Work to be completed:
Please take the lines from the one holding "Kalia 332: [1222,478,1267,523]" through the one holding "Kalia 332: [1146,504,1192,550]" in the data below and copy them exactly.

[Stored entries]
=== Begin Enclosure ===

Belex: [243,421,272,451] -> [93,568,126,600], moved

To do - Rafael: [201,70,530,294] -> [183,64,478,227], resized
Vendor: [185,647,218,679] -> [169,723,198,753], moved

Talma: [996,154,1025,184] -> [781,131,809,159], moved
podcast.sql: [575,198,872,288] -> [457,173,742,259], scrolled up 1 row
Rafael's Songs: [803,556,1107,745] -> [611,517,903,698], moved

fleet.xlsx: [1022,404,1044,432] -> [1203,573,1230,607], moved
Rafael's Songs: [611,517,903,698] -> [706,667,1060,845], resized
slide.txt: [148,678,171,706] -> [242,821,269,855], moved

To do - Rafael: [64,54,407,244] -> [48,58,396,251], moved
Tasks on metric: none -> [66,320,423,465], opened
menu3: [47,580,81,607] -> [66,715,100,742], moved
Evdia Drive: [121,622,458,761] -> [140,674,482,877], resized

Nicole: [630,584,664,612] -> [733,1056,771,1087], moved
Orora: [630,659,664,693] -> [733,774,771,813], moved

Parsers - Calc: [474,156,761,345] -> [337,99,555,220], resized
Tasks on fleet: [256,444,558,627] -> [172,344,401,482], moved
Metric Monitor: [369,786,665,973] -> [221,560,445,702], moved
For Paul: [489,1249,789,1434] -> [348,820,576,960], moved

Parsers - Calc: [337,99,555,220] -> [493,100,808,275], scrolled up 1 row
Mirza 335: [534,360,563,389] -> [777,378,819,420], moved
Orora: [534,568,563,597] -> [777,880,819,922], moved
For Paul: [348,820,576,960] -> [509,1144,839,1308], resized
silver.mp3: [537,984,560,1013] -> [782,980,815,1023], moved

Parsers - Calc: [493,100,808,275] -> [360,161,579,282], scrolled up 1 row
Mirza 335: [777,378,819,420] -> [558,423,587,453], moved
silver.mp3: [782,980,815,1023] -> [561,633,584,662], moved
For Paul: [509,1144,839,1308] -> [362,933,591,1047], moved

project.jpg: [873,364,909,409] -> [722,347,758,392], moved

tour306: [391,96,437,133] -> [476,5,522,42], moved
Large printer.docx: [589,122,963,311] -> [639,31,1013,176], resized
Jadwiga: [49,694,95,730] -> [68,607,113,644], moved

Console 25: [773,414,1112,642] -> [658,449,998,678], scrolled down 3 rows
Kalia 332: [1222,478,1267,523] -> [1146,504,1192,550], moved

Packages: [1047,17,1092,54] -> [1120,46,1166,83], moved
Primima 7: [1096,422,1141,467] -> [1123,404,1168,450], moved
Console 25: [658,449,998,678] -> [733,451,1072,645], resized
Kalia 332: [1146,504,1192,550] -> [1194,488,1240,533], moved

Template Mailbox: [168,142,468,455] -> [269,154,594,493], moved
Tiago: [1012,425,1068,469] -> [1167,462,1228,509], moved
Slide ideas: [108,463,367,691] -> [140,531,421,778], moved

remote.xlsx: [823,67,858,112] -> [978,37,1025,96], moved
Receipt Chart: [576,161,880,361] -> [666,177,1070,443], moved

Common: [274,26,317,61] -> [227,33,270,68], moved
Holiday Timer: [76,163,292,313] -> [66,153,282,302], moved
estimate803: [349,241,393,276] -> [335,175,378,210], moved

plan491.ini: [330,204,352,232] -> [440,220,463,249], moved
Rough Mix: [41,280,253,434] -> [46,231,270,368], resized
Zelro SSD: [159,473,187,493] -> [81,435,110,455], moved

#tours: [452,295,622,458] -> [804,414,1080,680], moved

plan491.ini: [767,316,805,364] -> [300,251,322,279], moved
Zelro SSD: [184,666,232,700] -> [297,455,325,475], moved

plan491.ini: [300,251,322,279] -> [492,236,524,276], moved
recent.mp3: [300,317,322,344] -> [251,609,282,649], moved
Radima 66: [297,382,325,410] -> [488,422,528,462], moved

=== End Enclosure ===

Answer to the problem:
Kalia 332: [1222,478,1267,523] -> [1146,504,1192,550], moved

Packages: [1047,17,1092,54] -> [1120,46,1166,83], moved
Primima 7: [1096,422,1141,467] -> [1123,404,1168,450], moved
Console 25: [658,449,998,678] -> [733,451,1072,645], resized
Kalia 332: [1146,504,1192,550] -> [1194,488,1240,533], moved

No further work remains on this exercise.